→ Task prompt
Collect every line in the listing below that contains the string "kern". Letter case matters.

→ Material provided

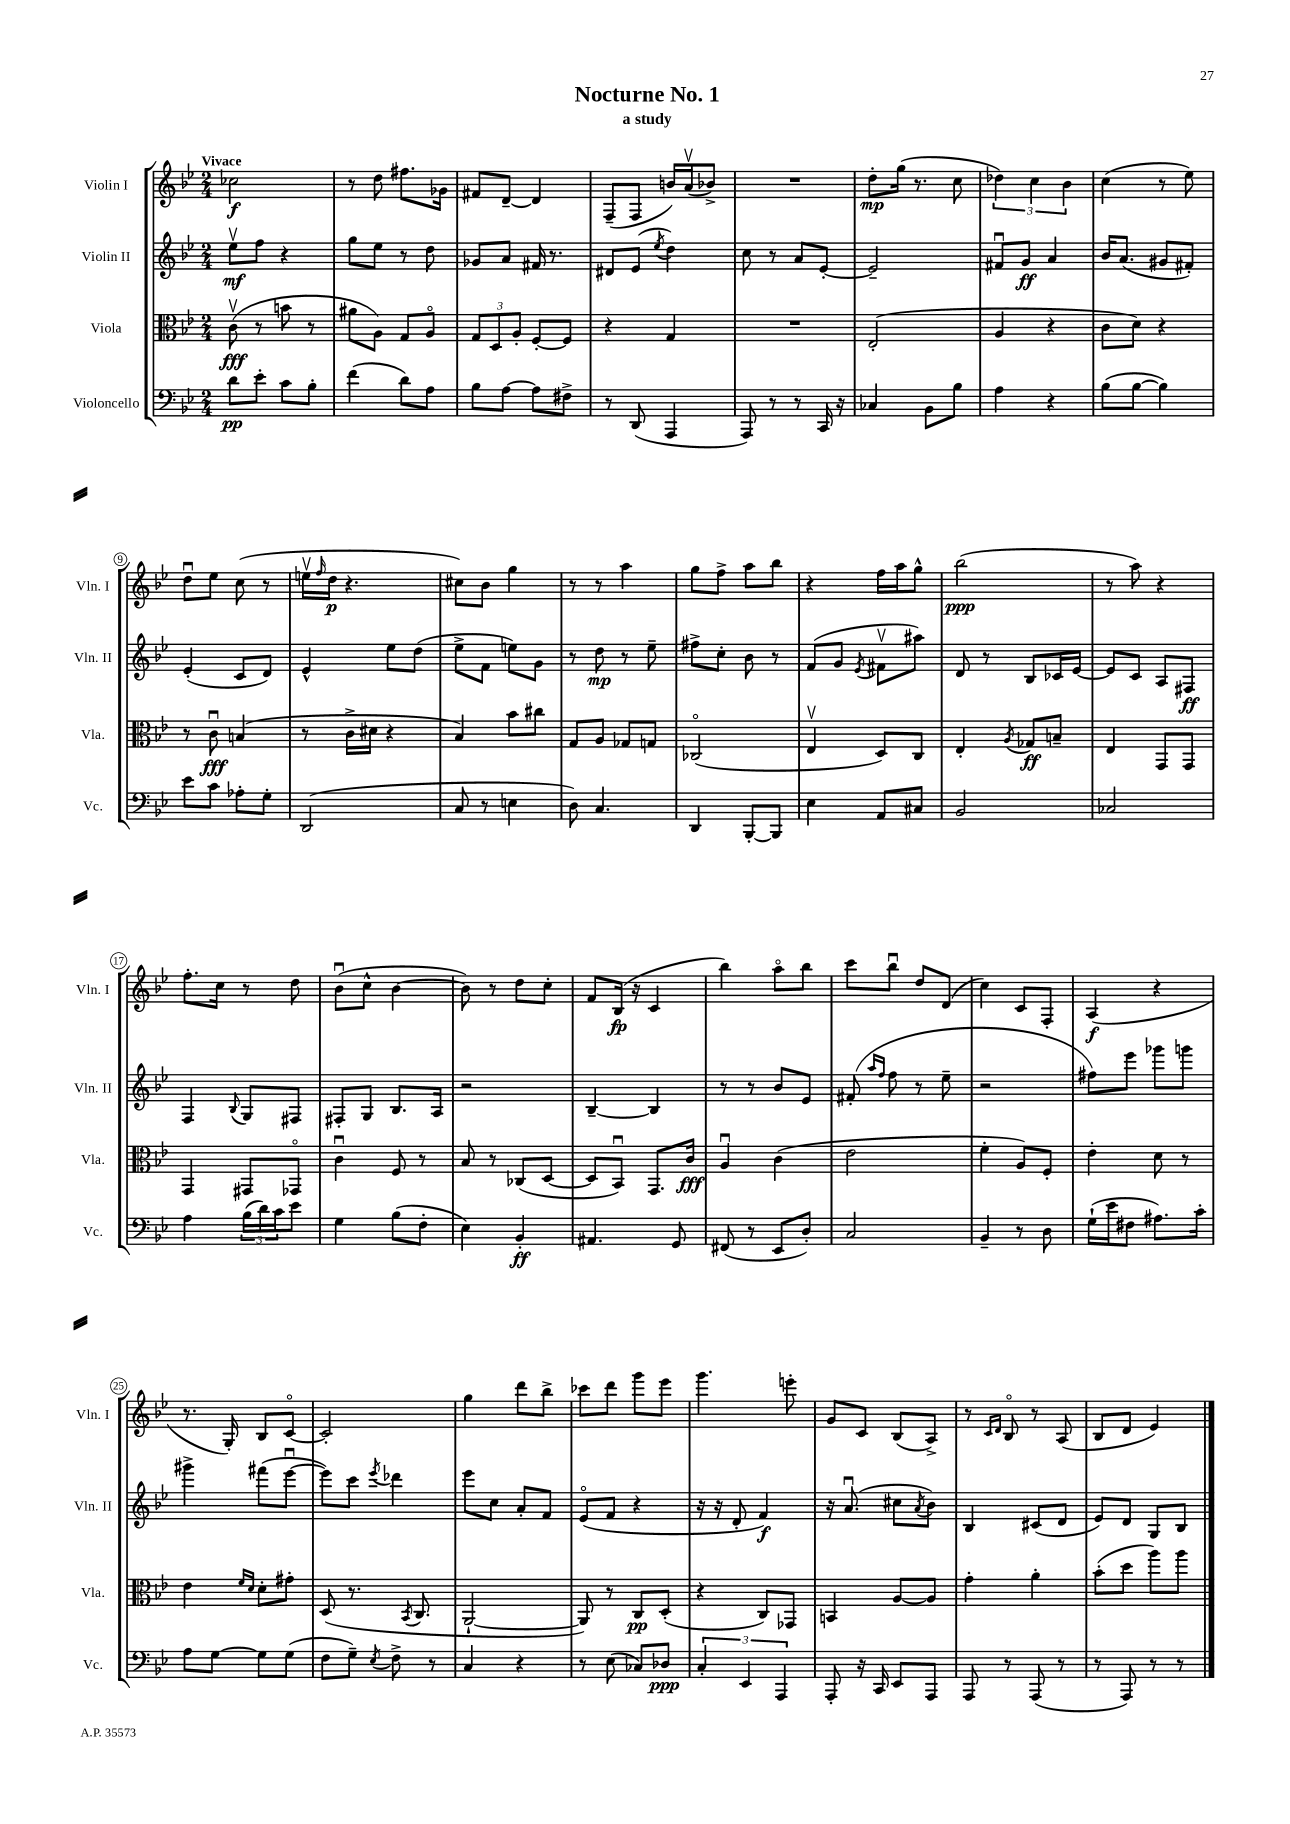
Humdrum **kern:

**kern	**dynam	**kern	**dynam	**kern	**dynam	**kern	**dynam
*part4	*part4	*part3	*part3	*part2	*part2	*part1	*part1
*staff4	*staff4	*staff3	*staff3	*staff2	*staff2	*staff1	*staff1
*I"Violoncello	*	*I"Viola	*	*I"Violin II	*	*I"Violin I	*
*I'Vc.	*	*I'Vla.	*	*I'Vln. II	*	*I'Vln. I	*
*clefF4	*	*clefC3	*	*clefG2	*	*clefG2	*
*k[b-e-]	*	*k[b-e-]	*	*k[b-e-]	*	*k[b-e-]	*
*M2/4	*	*M2/4	*	*M2/4	*	*M2/4	*
=1	=1	=1	=1	=1	=1	=1	=1
!	!	!	!	!	!	!LO:TX:a:B:t=Vivace	!
8d\L	pp	(8cv\	fff	8ee-v\L	mf	2cc-X\	f
8e-'\J	.	8r	.	8ff\J	.	.	.
8c\L	.	8bn\	.	4r	.	.	.
8B-'\J	.	8r	.	.	.	.	.
=2	=2	=2	=2	=2	=2	=2	=2
(4f\	.	8a#X\L	.	8gg\L	.	8r	.
.	.	8A\J)	.	8ee-\J	.	8dd\	.
8d\L)	.	8G/L	.	8r	.	8.ff#X\L	.
8A\J	.	8A/J	.	8dd\	.	.	.
.	.	.	.	.	.	16g-X\Jk	.
=3	=3	=3	=3	=3	=3	=3	=3
8B-\L	.	12G/L	.	8g-X/L	.	8f#X/L	.
.	.	12D/	.	.	.	.	.
[8A\J	.	.	.	8a/J	.	[8d~/J	.
.	.	12A'/J	.	.	.	.	.
8A\L]	.	[8F'/L	.	16f#X/	.	4d/]	.
.	.	.	.	8.r	.	.	.
8F#X^\J	.	8F/J]	.	.	.	.	.
=4	=4	=4	=4	=4	=4	=4	=4
8r	.	4r	.	8d#X/L	.	(8F~/L	.
(8DD/	.	.	.	(8e-/J	.	8F/J	.
.	.	.	.	8qee-/	.	.	.
4AAA/	.	4G/	.	4dd\)	.	16bn/LL)	.
.	.	.	.	.	.	(16av/J	.
.	.	.	.	.	.	8b-X^/J)	.
=5	=5	=5	=5	=5	=5	=5	=5
8AAA/)	.	2r	.	8cc\	.	2r	.
8r	.	.	.	8r	.	.	.
8r	.	.	.	8a/L	.	.	.
16CC/	.	.	.	[8e-'/J	.	.	.
16r	.	.	.	.	.	.	.
=6	=6	=6	=6	=6	=6	=6	=6
4C-X/	.	(2E-'/	.	2e-~/]	.	8dd'\L	mp
.	.	.	.	.	.	(16gg\Jk	.
.	.	.	.	.	.	8.r	.
8BB-\L	.	.	.	.	.	.	.
8B-\J	.	.	.	.	.	8cc\	.
=7	=7	=7	=7	=7	=7	=7	=7
4A\	.	4A/	.	8f#Xu/L	.	6dd-X\)	.
.	.	.	.	8g/J	ff	.	.
.	.	.	.	.	.	6cc\	.
4r	.	4r	.	4a/	.	.	.
.	.	.	.	.	.	6b-\	.
=8	=8	=8	=8	=8	=8	=8	=8
(8B-\L	.	8c\L	.	16b-/KL	.	(4cc\	.
.	.	.	.	(8.a/J	.	.	.
[8B-\J	.	8d\J)	.	.	.	.	.
4B-\])	.	4r	.	8g#X/L	.	8r	.
.	.	.	.	8f#X'/J)	.	8ee-\)	.
!!LO:LB:g=z
=9	=9	=9	=9	=9	=9	=9	=9
8e-\L	.	8r	.	(4e-'/	.	8ddu\L	.
8c\J	.	8cu\	fff	.	.	8ee-\J	.
8A-X'\L	.	(4Bn/	.	8c/L	.	(8cc\	.
8G'\J	.	.	.	8d/J)	.	8r	.
=10	=10	=10	=10	=10	=10	=10	=10
(2DD/	.	8r	.	4e-^^/	.	16eenv\LL	.
.	.	.	.	.	.	16qqff/	.
.	.	.	.	.	.	16dd\JJ	p
.	.	16c^\LL	.	.	.	4.r	.
.	.	16d#X\JJ	.	.	.	.	.
.	.	4r	.	8ee-\L	.	.	.
.	.	.	.	(8dd\J	.	.	.
=11	=11	=11	=11	=11	=11	=11	=11
8C/	.	4B-/)	.	8ee-^\L	.	8cc#X\L)	.
8r	.	.	.	8f\J	.	8b-\J	.
4En\	.	8b-\L	.	8een\L)	.	4gg\	.
.	.	8cc#X\J	.	8g\J	.	.	.
=12	=12	=12	=12	=12	=12	=12	=12
8D\)	.	8G/L	.	8r	.	8r	.
4.C/	.	8A/J	.	8dd\	mp	8r	.
.	.	8G-X/L	.	8r	.	4aa\	.
.	.	8Gn/J	.	8ee-~\	.	.	.
=13	=13	=13	=13	=13	=13	=13	=13
4DD/	.	(2C-X/	.	8ff#X^\L	.	8gg\L	.
.	.	.	.	8cc'\J	.	8ff^\J	.
[8BBB-'/L	.	.	.	8b-\	.	8aa\L	.
8BBB-/J]	.	.	.	8r	.	8bb-\J	.
=14	=14	=14	=14	=14	=14	=14	=14
4E-\	.	4E-v/	.	(8f/L	.	4r	.
.	.	.	.	8g/J	.	.	.
.	.	.	.	8qe-/	.	.	.
8AA/L	.	8D/L)	.	8f#Xv\L	.	16ff\LL	.
.	.	.	.	.	.	16aa\J	.
8C#X/J	.	8C/J	.	8aa#X\J)	.	8gg^^\J	.
=15	=15	=15	=15	=15	=15	=15	=15
2BB-/	.	4E-'/	.	8d/	.	(2bb-\	ppp
.	.	.	.	8r	.	.	.
.	.	8qA/	.	.	.	.	.
.	.	8G-X/L	ff	8B-/L	.	.	.
.	.	8Bn~/J	.	16c-X/L	.	.	.
.	.	.	.	[16e-/JJ	.	.	.
=16	=16	=16	=16	=16	=16	=16	=16
2C-X/	.	4E-/	.	8e-/L]	.	8r	.
.	.	.	.	8c/J	.	8aa\)	.
.	.	8GG/L	.	8A/L	.	4r	.
.	.	8GG/J	.	8F#X/J	ff	.	.
!!LO:LB:g=z
=17	=17	=17	=17	=17	=17	=17	=17
4A\	.	4GG/	.	4F/	.	8.ff'\L	.
.	.	.	.	.	.	16cc\Jk	.
.	.	.	.	8qqB-/	.	.	.
(24B-\LL	.	8GG#X/L	.	8G/L	.	8r	.
24d\)	.	.	.	.	.	.	.
24c\J	.	.	.	.	.	.	.
8e-\J	.	8GG-X/J	.	8F#X/J	.	8dd\	.
=18	=18	=18	=18	=18	=18	=18	=18
4G\	.	4cu\	.	8F#X'/L	.	(8b-u\L	.
.	.	.	.	8G/J	.	8cc^^\J	.
(8B-\L	.	8F/	.	8.B-/L	.	[4b-\	.
8F'\J	.	8r	.	.	.	.	.
.	.	.	.	16A/Jk	.	.	.
=19	=19	=19	=19	=19	=19	=19	=19
4E-\)	.	8B-/	.	2r	.	8b-\])	.
.	.	8r	.	.	.	8r	.
4BB-'/	ff	(8C-X/L	.	.	.	8dd\L	.
.	.	[8D/J	.	.	.	8cc'\J	.
=20	=20	=20	=20	=20	=20	=20	=20
4.AA#X/	.	8D/L]	.	[4B-~/	.	8f/L	.
.	.	8BB-u/J)	.	.	.	(16B-/Jk	fp
.	.	.	.	.	.	16r	.
.	.	8.GG/L	.	4B-/]	.	4c/	.
8GG/	.	.	.	.	.	.	.
.	.	16c/Jk	fff	.	.	.	.
=21	=21	=21	=21	=21	=21	=21	=21
(8FF#X/	.	4Au/	.	8r	.	4bb-\)	.
8r	.	.	.	8r	.	.	.
8EE-/L	.	(4c\	.	8b-/L	.	8aa\L	.
8D'/J)	.	.	.	8e-/J	.	8bb-\J	.
=22	=22	=22	=22	=22	=22	=22	=22
2C/	.	2e-\	.	(8f#X'/	.	8ccc\L	.
.	.	.	.	16qqaa/LL	.	.	.
.	.	.	.	16qqff/JJ	.	.	.
.	.	.	.	8ff\	.	8bb-u\J	.
.	.	.	.	8r	.	8dd/L	.
.	.	.	.	8ee-~\	.	(8d/J	.
=23	=23	=23	=23	=23	=23	=23	=23
4BB-~/	.	4f'\	.	2r	.	4cc\)	.
8r	.	8A/L)	.	.	.	8c/L	.
8D\	.	8F'/J	.	.	.	8F'/J	.
=24	=24	=24	=24	=24	=24	=24	=24
(16G`\LL	.	4e-'\	.	8ff#X\L)	.	(4A/	f
16e-\J	.	.	.	.	.	.	.
8F#X\J	.	.	.	8eee-\J	.	.	.
8.A#X\L)	.	8d\	.	8ggg-X\L	.	4r	.
.	.	8r	.	8gggn\J	.	.	.
16c'\Jk	.	.	.	.	.	.	.
!!LO:LB:g=z
=25	=25	=25	=25	=25	=25	=25	=25
8A\L	.	4e-\	.	4ggg#X^\	.	8.r	.
[8G\J	.	.	.	.	.	.	.
.	.	.	.	.	.	16G'/)	.
.	.	16qqf/LL	.	.	.	.	.
.	.	16qqd/JJ	.	.	.	.	.
8G\L]	.	8d'\L	.	(8fff#X\L	.	8B-/L	.
(8G\J	.	8g#X'\J	.	[8eee-u\J	.	[8c/J	.
=26	=26	=26	=26	=26	=26	=26	=26
8F\L	.	(8D/	.	8eee-\L])	.	2c'/]	.
8G~\J)	.	8.r	.	8ccc\J	.	.	.
8qE-/	.	.	.	8qeee-/	.	.	.
8F^\	.	.	.	4ddd-X\	.	.	.
.	.	8qBB-/	.	.	.	.	.
.	.	8.C/	.	.	.	.	.
8r	.	.	.	.	.	.	.
=27	=27	=27	=27	=27	=27	=27	=27
4C/	.	[2AA`/	.	8eee-\L	.	4gg\	.
.	.	.	.	8cc\J	.	.	.
4r	.	.	.	8a'/L	.	8ddd\L	.
.	.	.	.	8f/J	.	8bb-^\J	.
=28	=28	=28	=28	=28	=28	=28	=28
8r	.	8AA/])	.	(8e-/L	.	8ccc-X\L	.
(8E-\	.	8r	.	8f/J	.	8ddd\J	.
8C-X/L)	.	8C/L	pp	4r	.	8ggg\L	.
8D-X/J	ppp	(8D'/J	.	.	.	8eee-\J	.
=29	=29	=29	=29	=29	=29	=29	=29
6C'/	.	4r	.	16r	.	4.ggg\	.
.	.	.	.	16r	.	.	.
.	.	.	.	8d'/	.	.	.
6EE-/	.	.	.	.	.	.	.
.	.	8C/L)	.	4f/)	f	.	.
6AAA/	.	.	.	.	.	.	.
.	.	8GG-X/J	.	.	.	8eeen'\	.
=30	=30	=30	=30	=30	=30	=30	=30
8AAA'/	.	4BBn/	.	16r	.	8g/L	.
.	.	.	.	(8.au/	.	.	.
16r	.	.	.	.	.	8c/J	.
16CC/	.	.	.	.	.	.	.
8EE-/L	.	[8A/L	.	8cc#X\L	.	(8B-/L	.
.	.	.	.	8qa/	.	.	.
8AAA/J	.	8A/J]	.	8b-\J)	.	8A^/J)	.
=31	=31	=31	=31	=31	=31	=31	=31
8AAA/	.	4g'\	.	4B-/	.	8r	.
.	.	.	.	.	.	16qqc/LL	.
.	.	.	.	.	.	16qqd/JJ	.
8r	.	.	.	.	.	8B-/	.
(8AAA/	.	4a'\	.	(8c#X/L	.	8r	.
8r	.	.	.	8d/J	.	(8A/	.
=32	=32	=32	=32	=32	=32	=32	=32
8r	.	(8b-'\L	.	8e-/L)	.	8B-/L	.
8AAA/)	.	8dd\J	.	8d/J	.	8d/J	.
8r	.	8aa\L)	.	8G/L	.	4e-/)	.
8r	.	8aa\J	.	8B-/J	.	.	.
==	==	==	==	==	==	==	==
*-	*-	*-	*-	*-	*-	*-	*-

→ Final answer
Humdrum **kern:
**kern	**dynam	**kern	**dynam	**kern	**dynam	**kern	**dynam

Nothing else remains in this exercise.